━━ ENTRIES SUPPLIED ━━

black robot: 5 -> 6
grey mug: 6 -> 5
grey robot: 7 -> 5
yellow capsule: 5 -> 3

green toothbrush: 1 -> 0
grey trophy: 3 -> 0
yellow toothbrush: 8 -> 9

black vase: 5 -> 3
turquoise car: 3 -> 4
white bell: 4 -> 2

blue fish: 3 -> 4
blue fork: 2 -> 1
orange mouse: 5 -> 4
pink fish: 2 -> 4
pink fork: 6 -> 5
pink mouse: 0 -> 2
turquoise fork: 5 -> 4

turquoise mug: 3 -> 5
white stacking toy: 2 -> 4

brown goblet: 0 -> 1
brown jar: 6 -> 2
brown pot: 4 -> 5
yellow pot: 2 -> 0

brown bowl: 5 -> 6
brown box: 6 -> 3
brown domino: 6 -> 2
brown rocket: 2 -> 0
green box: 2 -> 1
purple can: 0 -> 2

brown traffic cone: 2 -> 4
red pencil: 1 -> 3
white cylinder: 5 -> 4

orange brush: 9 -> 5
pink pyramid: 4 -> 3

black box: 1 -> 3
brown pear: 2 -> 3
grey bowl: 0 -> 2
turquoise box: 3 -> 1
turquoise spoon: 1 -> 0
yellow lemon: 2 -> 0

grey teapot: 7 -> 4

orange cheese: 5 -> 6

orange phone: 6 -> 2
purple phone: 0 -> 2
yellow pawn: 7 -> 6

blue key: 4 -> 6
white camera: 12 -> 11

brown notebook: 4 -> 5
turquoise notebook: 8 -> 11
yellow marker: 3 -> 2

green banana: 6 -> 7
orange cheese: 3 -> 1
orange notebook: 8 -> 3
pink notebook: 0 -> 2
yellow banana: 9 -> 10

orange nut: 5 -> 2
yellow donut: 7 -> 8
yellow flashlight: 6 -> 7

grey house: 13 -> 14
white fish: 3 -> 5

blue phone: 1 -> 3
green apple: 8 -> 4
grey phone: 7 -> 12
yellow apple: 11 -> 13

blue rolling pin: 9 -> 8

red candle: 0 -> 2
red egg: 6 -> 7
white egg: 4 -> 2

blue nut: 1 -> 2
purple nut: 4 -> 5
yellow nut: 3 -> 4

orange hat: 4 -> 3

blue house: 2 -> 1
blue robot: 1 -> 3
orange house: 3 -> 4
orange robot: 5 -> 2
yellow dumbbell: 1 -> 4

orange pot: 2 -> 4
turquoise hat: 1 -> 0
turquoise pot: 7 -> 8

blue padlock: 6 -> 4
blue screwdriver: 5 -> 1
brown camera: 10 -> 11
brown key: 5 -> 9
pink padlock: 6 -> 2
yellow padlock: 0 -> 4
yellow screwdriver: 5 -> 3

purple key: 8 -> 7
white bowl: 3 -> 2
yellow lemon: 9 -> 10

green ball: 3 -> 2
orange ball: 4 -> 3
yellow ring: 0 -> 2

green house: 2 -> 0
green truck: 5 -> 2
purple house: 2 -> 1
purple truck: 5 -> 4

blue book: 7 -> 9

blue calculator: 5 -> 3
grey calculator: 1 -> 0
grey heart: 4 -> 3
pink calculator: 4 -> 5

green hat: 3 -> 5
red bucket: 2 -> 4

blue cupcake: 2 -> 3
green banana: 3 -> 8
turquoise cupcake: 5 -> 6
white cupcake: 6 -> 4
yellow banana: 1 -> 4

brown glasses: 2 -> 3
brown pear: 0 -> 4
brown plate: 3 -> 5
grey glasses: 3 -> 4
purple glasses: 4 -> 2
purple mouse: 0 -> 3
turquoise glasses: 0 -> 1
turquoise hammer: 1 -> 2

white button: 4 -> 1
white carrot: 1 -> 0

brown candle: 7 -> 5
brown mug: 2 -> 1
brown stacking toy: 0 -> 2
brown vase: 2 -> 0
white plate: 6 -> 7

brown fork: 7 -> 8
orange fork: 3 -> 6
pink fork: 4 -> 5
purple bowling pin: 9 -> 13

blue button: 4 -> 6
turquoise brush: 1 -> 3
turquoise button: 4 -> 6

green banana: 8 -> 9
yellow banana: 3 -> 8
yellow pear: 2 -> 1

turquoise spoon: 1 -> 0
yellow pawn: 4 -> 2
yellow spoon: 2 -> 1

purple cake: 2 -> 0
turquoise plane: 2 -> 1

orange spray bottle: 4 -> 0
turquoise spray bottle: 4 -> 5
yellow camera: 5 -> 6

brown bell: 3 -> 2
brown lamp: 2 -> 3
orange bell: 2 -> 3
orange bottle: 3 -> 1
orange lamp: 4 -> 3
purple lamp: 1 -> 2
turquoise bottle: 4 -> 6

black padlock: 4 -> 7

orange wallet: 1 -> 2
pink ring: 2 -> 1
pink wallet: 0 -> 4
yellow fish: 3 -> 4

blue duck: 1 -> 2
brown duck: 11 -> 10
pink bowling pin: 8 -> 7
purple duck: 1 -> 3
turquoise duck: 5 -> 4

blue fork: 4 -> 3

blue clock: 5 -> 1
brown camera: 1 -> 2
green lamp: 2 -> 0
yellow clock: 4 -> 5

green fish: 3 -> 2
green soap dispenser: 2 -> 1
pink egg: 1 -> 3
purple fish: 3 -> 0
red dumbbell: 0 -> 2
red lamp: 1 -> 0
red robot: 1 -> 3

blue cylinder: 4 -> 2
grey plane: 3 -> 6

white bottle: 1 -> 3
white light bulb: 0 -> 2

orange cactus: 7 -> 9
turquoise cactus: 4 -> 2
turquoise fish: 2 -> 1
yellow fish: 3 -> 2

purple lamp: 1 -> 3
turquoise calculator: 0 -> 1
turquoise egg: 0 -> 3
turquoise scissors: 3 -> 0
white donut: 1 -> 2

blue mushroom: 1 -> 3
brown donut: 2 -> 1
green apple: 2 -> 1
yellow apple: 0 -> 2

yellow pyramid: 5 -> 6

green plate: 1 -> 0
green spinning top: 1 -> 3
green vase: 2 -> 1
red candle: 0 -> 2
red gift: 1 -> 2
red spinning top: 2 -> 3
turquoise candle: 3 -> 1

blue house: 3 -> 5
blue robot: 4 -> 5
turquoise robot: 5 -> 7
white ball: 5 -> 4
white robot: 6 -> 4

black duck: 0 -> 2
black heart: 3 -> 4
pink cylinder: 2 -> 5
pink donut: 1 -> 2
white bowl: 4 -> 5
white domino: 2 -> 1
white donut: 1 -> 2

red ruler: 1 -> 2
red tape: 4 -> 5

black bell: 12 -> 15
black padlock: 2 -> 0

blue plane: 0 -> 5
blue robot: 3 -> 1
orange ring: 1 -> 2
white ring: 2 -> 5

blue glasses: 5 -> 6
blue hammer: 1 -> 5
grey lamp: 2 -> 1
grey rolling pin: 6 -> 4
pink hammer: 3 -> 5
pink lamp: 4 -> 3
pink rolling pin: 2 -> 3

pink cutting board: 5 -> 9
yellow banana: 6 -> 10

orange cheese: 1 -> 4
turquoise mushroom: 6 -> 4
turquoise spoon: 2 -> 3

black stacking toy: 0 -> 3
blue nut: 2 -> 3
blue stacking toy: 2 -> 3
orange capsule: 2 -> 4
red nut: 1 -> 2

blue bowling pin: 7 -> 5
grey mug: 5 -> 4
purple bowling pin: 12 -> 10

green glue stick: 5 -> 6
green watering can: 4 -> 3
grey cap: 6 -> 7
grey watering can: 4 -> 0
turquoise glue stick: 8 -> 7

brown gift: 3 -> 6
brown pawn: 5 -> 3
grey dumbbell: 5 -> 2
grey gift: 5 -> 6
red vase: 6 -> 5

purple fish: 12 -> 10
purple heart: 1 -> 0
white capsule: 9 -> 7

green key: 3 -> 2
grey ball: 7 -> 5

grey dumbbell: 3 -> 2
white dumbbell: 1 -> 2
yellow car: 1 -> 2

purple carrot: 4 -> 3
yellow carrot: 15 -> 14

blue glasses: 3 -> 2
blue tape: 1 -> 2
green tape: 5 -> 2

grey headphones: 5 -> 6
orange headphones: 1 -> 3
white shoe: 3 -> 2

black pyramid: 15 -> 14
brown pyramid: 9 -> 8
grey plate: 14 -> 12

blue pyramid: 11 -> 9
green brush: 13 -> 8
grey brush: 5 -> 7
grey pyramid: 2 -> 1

━━━

YOUR TASK
Beginning with the very first line of the material, please return exactly each line down to and including the one with "purple can: 0 -> 2".

RESULT OF THIS TASK
black robot: 5 -> 6
grey mug: 6 -> 5
grey robot: 7 -> 5
yellow capsule: 5 -> 3

green toothbrush: 1 -> 0
grey trophy: 3 -> 0
yellow toothbrush: 8 -> 9

black vase: 5 -> 3
turquoise car: 3 -> 4
white bell: 4 -> 2

blue fish: 3 -> 4
blue fork: 2 -> 1
orange mouse: 5 -> 4
pink fish: 2 -> 4
pink fork: 6 -> 5
pink mouse: 0 -> 2
turquoise fork: 5 -> 4

turquoise mug: 3 -> 5
white stacking toy: 2 -> 4

brown goblet: 0 -> 1
brown jar: 6 -> 2
brown pot: 4 -> 5
yellow pot: 2 -> 0

brown bowl: 5 -> 6
brown box: 6 -> 3
brown domino: 6 -> 2
brown rocket: 2 -> 0
green box: 2 -> 1
purple can: 0 -> 2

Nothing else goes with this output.